Task objective:
Please take the records that follow and repeat exactly the lines starting with the line with "camera: 10 degrees right, 5 degrees up" and going on through the line with "(909, 307) = (574, 146): orange".

The input:
*-*-*

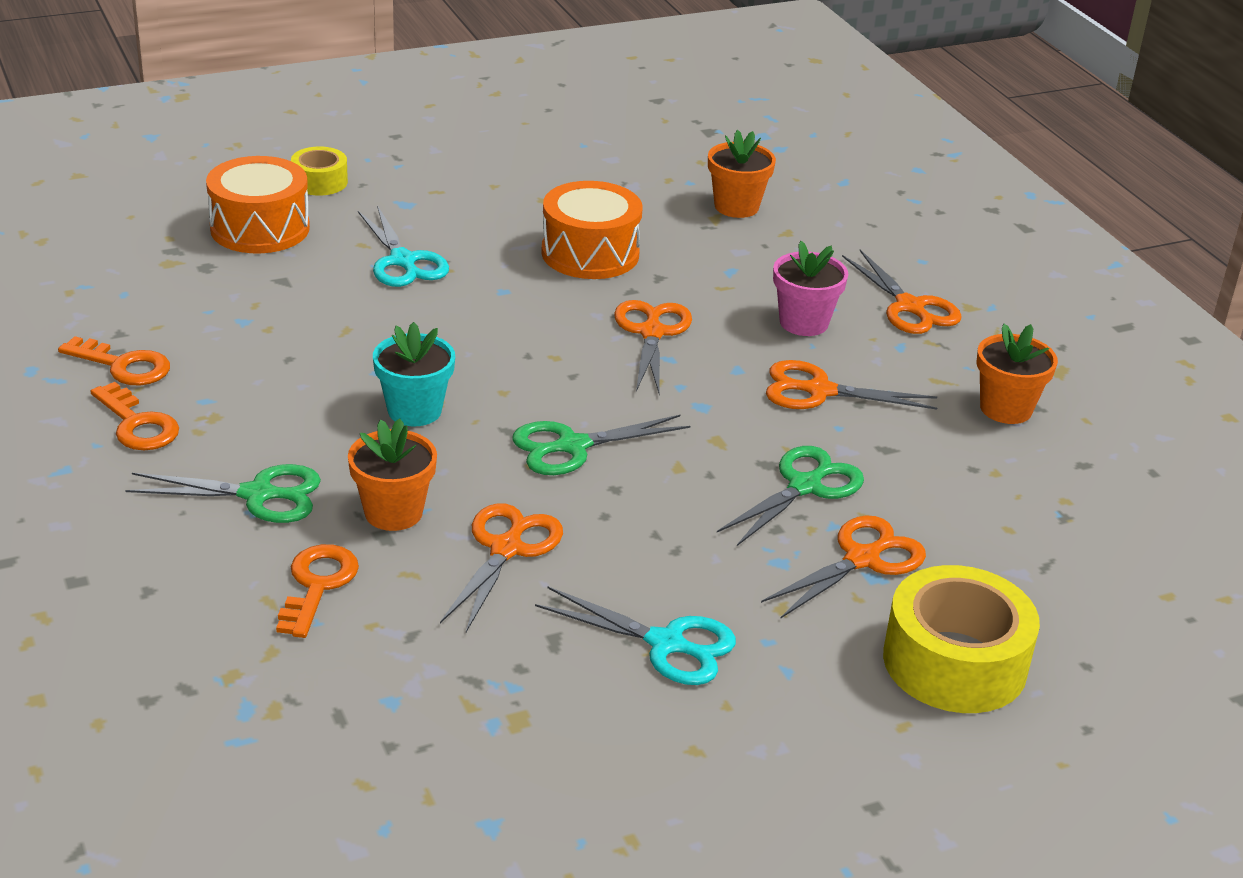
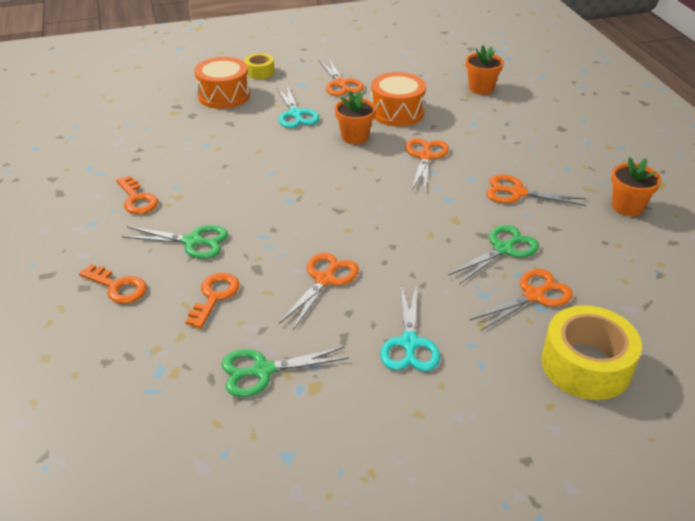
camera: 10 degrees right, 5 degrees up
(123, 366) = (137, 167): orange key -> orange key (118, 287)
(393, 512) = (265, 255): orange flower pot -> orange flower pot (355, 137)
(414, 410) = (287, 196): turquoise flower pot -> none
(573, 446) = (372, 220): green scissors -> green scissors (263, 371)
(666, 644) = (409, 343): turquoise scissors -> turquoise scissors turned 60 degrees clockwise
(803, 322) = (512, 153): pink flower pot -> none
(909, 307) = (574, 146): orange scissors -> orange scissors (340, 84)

*-*-*

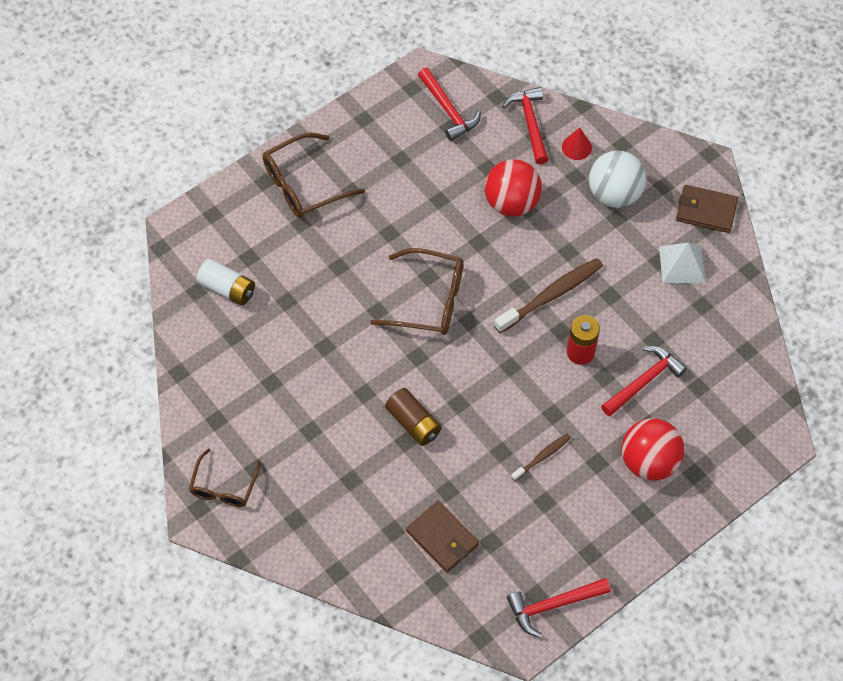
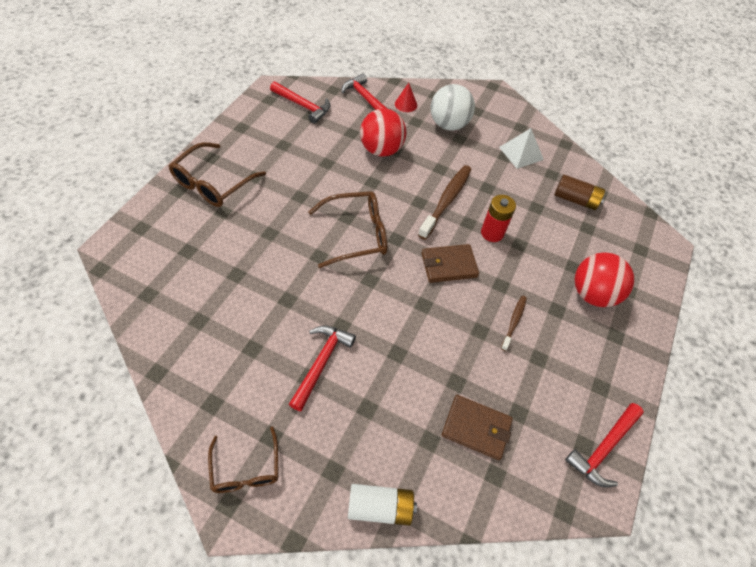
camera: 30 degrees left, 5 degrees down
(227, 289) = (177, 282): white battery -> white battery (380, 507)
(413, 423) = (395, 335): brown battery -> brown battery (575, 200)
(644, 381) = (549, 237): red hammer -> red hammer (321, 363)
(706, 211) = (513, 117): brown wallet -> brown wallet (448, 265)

*-*-*

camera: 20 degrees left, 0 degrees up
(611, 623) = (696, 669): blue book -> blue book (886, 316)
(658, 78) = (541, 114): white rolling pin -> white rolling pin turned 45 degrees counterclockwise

*-*-*

Reply to the task:
camera: 10 degrees right, 5 degrees up
(123, 366) = (137, 167): orange key -> orange key (118, 287)
(393, 512) = (265, 255): orange flower pot -> orange flower pot (355, 137)
(414, 410) = (287, 196): turquoise flower pot -> none
(573, 446) = (372, 220): green scissors -> green scissors (263, 371)
(666, 644) = (409, 343): turquoise scissors -> turquoise scissors turned 60 degrees clockwise
(803, 322) = (512, 153): pink flower pot -> none
(909, 307) = (574, 146): orange scissors -> orange scissors (340, 84)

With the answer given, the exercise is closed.